● **TRY IT**
Consider the entries given below. Count the lines that include "lime" and give only the count.

● **RECORDS SUPPLIED**
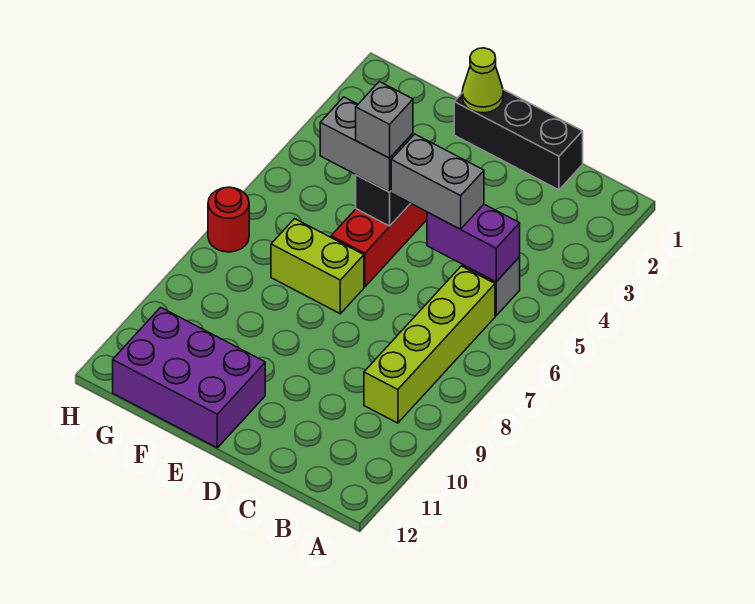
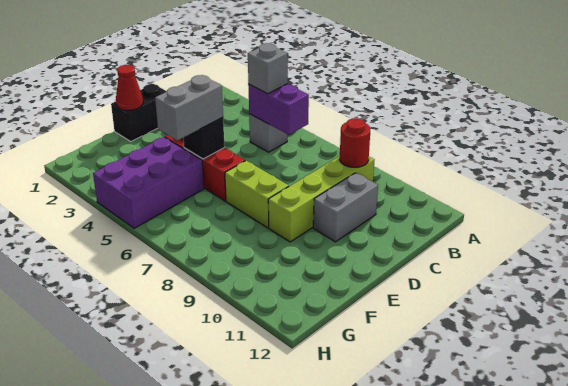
purple brick B5:C5 level 2 -> purple brick B5:B6 level 2
lime brick B6:B9 level 1 -> lime brick B9:E9 level 1
black brick C1:E1 level 1 -> black brick D1:E1 level 1
grey brick C5:D5 level 3 -> grey brick C10:D10 level 1
lime cone E1 level 2 -> red cone E1 level 2
grey brick E5 level 4 -> grey brick B5 level 3
lime brick E7:F7 level 1 -> lime brick E7:E8 level 1
purple brick E11:G12 level 1 -> purple brick F4:H5 level 1
red round brick H7 level 1 -> red round brick B9 level 2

● **SOLVED EXERCISE**
3